ABOUT THIS TASK | Scan the entries below and give the number of lines containing "house", with no accompanying words.

(INPUT FOR THIS TASK Opens)

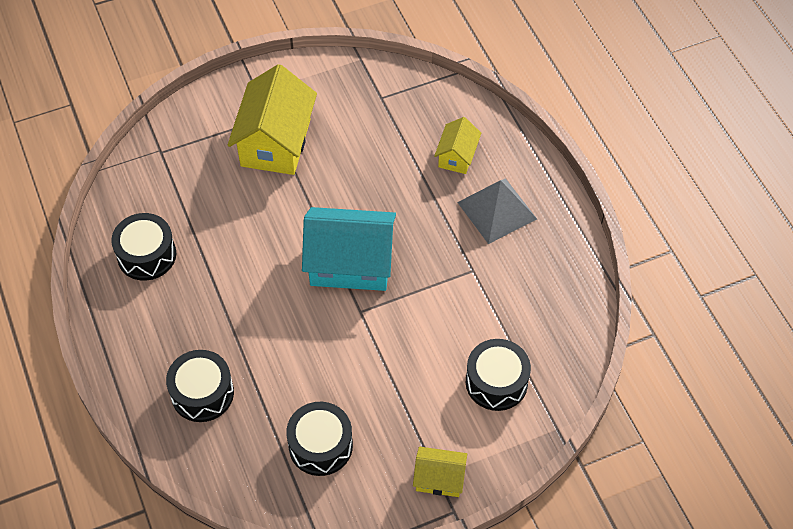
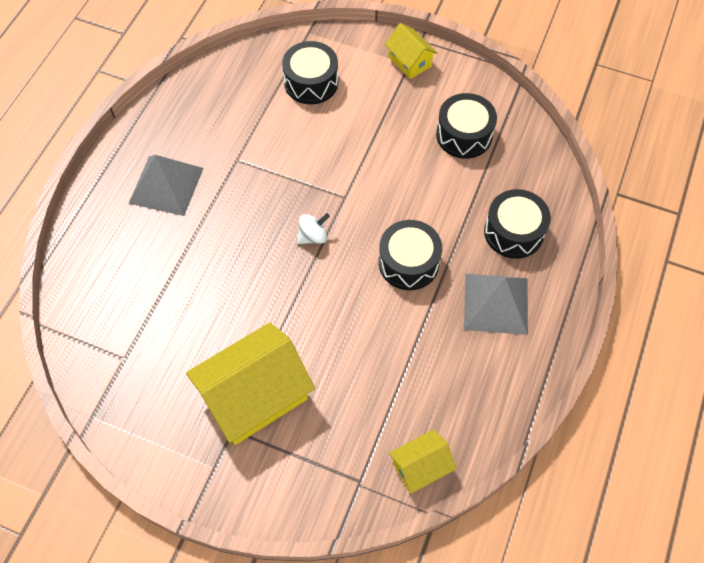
camera: 135 degrees left, 5 degrees up
(146, 255) = (461, 382): black drum -> black drum (408, 263)
(168, 327) = (496, 303): none -> grey pyramid
(350, 263) = (313, 236): turquoise house -> white spinning top
(457, 156) = (137, 251): yellow house -> yellow house (420, 467)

(INPUT FOR THIS TASK Closes)

TASK SOLUTION | 2